Dataset excerpts:
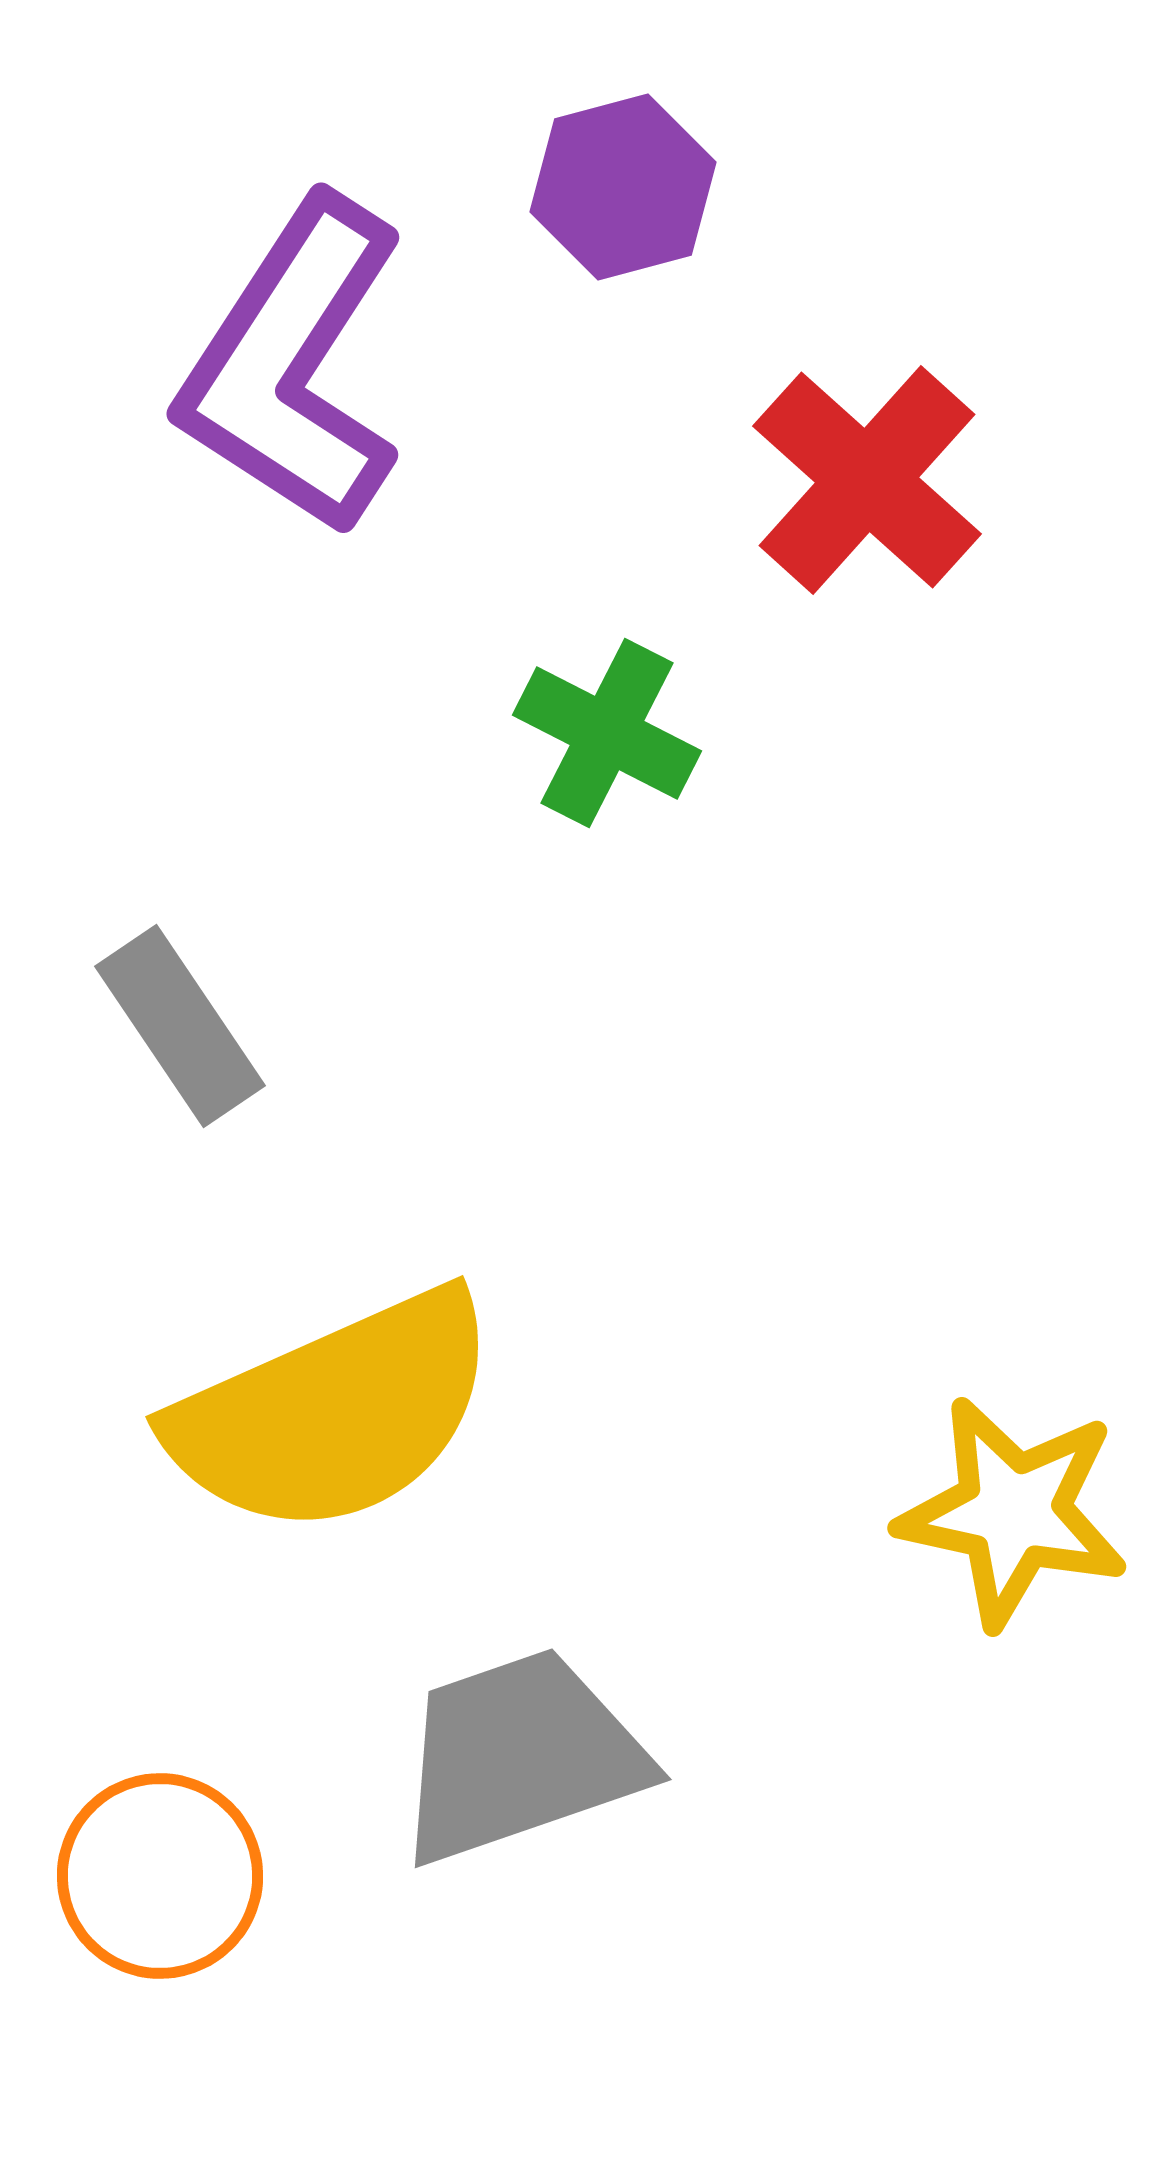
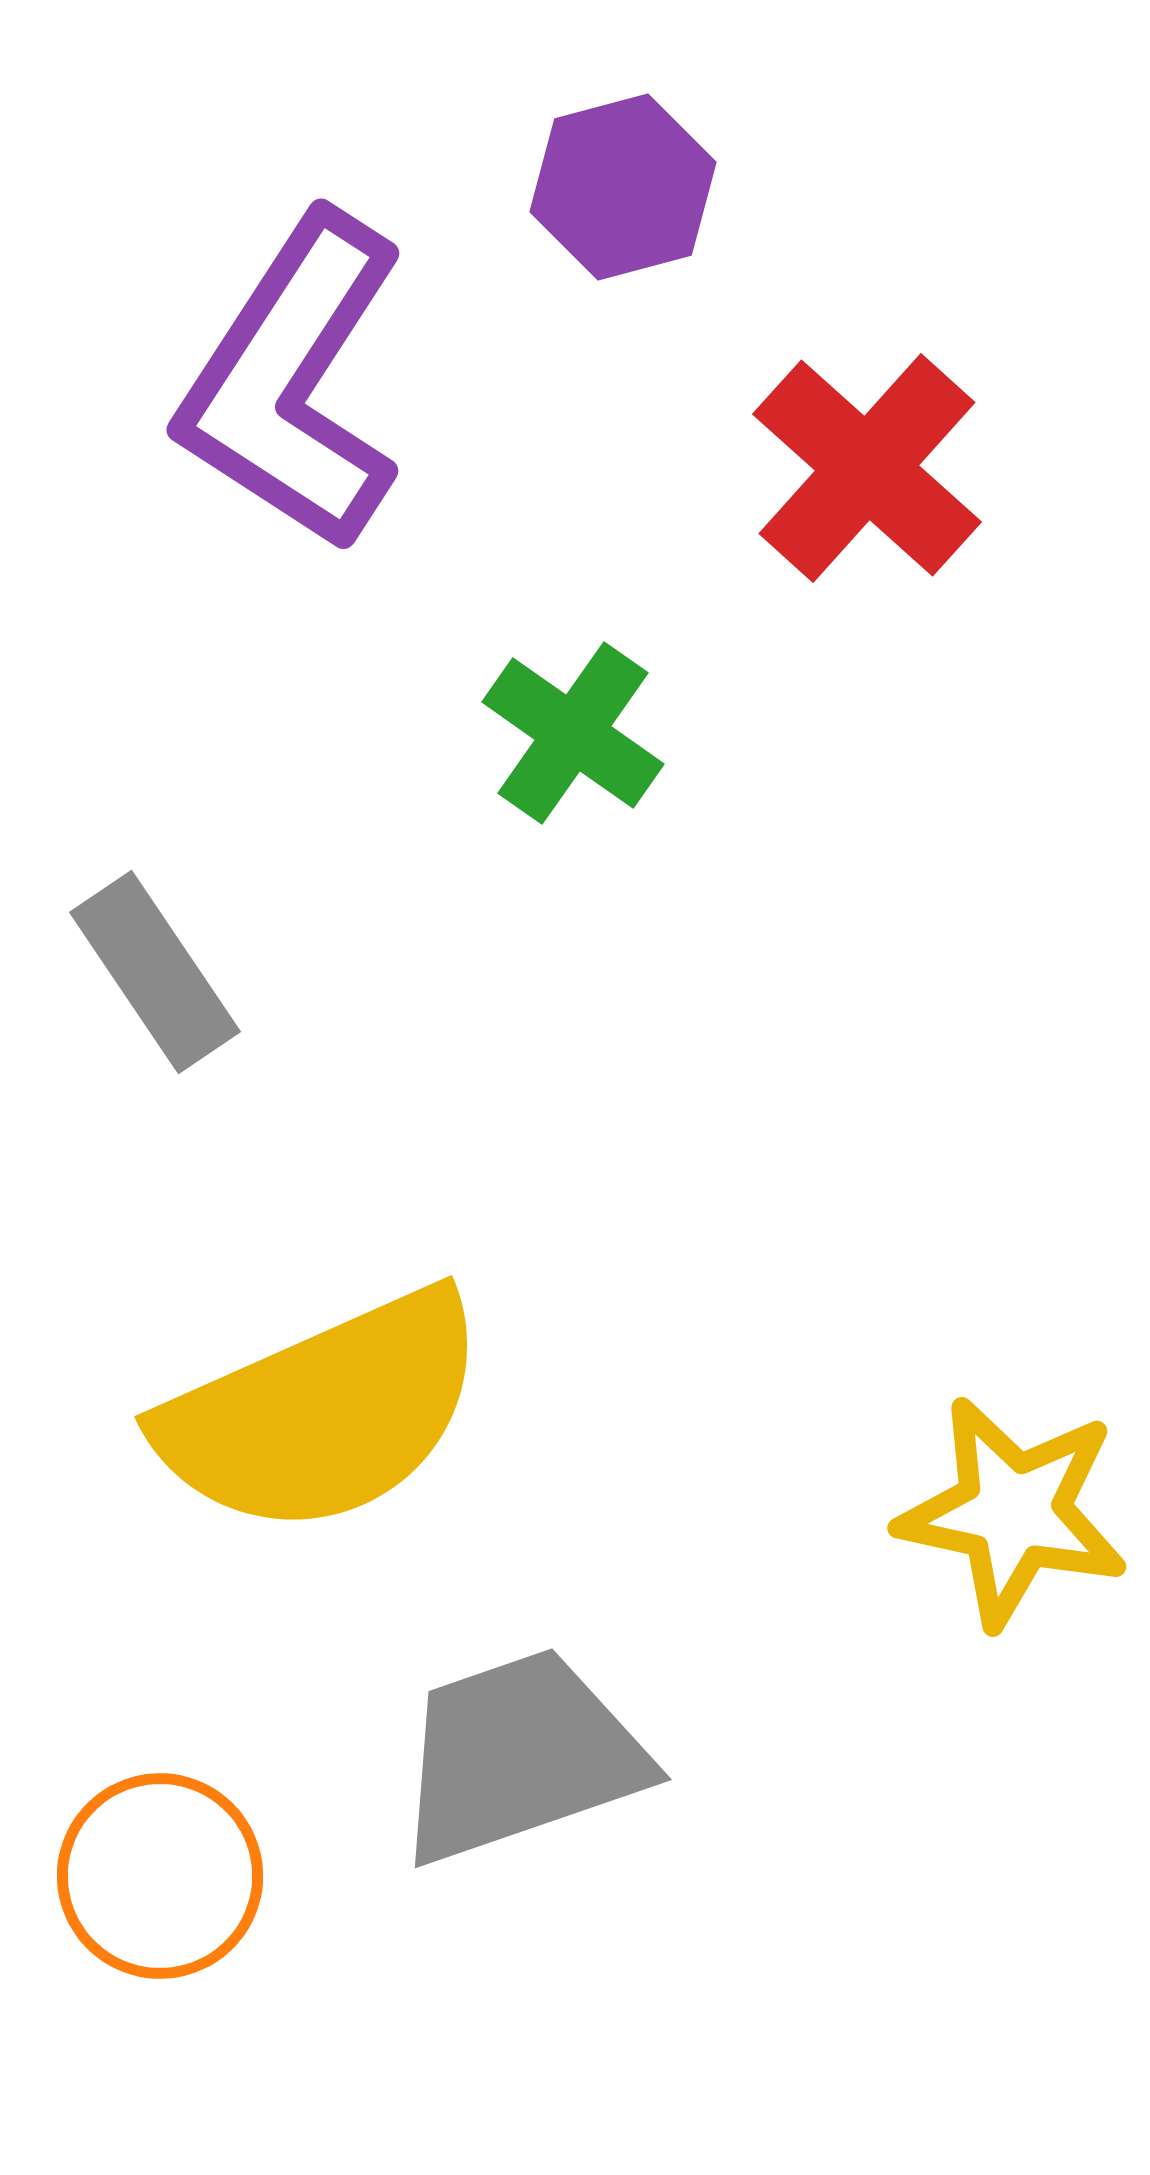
purple L-shape: moved 16 px down
red cross: moved 12 px up
green cross: moved 34 px left; rotated 8 degrees clockwise
gray rectangle: moved 25 px left, 54 px up
yellow semicircle: moved 11 px left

## [What you should do]
Change every "moved" in the rows to "shifted" and keep everything else the same. Leave the pictures out of your answer.

## [Written response]
purple L-shape: shifted 16 px down
red cross: shifted 12 px up
green cross: shifted 34 px left; rotated 8 degrees clockwise
gray rectangle: shifted 25 px left, 54 px up
yellow semicircle: shifted 11 px left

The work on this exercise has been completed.